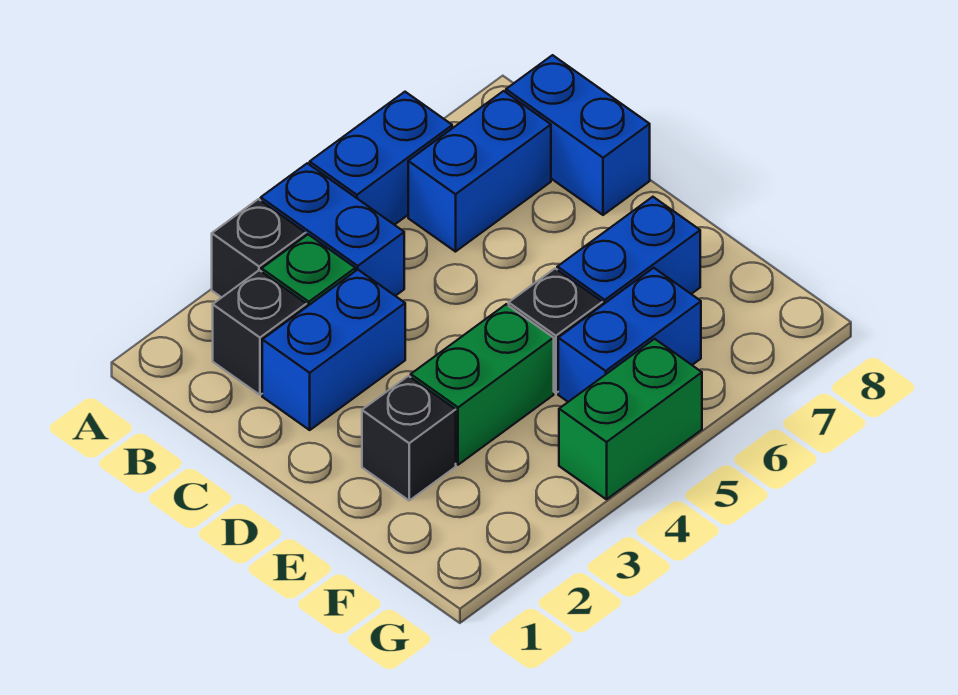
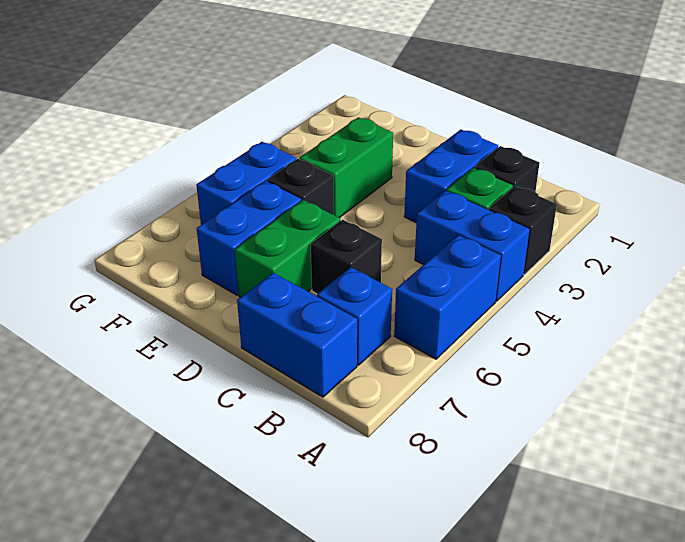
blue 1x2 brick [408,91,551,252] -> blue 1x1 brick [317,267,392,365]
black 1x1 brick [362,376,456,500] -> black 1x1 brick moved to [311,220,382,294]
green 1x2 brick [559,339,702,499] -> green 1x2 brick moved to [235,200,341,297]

^^^^^^^^

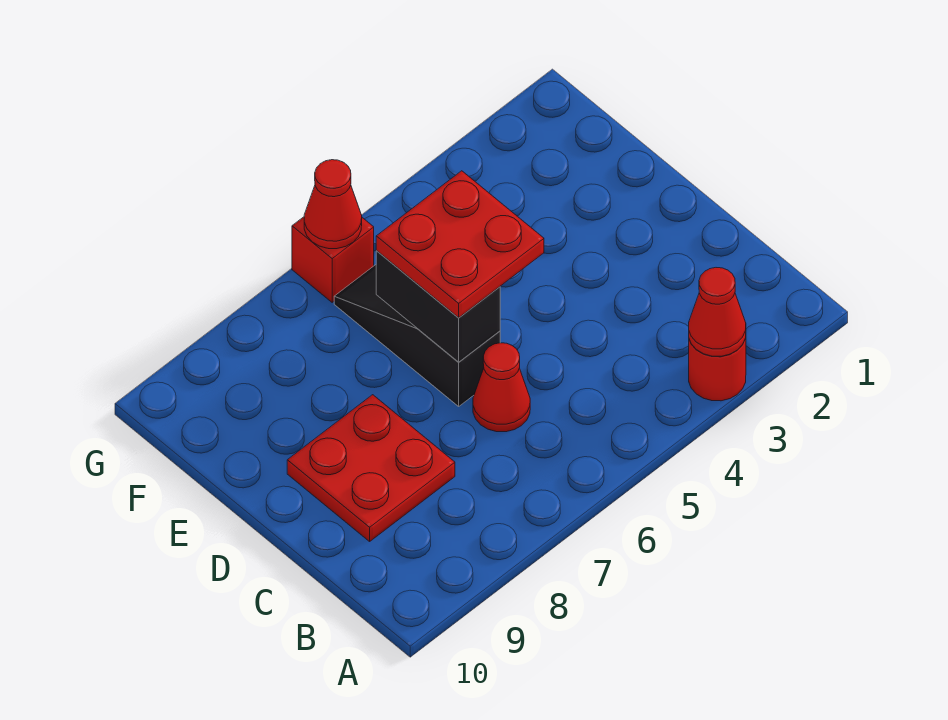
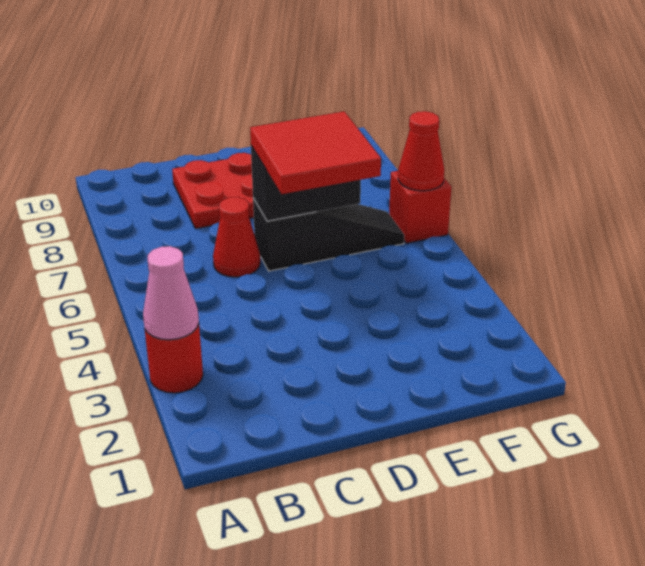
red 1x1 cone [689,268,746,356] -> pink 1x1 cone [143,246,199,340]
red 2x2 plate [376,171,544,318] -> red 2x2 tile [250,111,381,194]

^^^^^^^^

◆ TASK OBJECTIVE
Repeat, character for character, the lines of the material above from the line with "blue 1x2 brick" through the line with "green 1x2 brick [559,339,702,499]".

◆ ANSWER SPACE
blue 1x2 brick [408,91,551,252] -> blue 1x1 brick [317,267,392,365]
black 1x1 brick [362,376,456,500] -> black 1x1 brick moved to [311,220,382,294]
green 1x2 brick [559,339,702,499] -> green 1x2 brick moved to [235,200,341,297]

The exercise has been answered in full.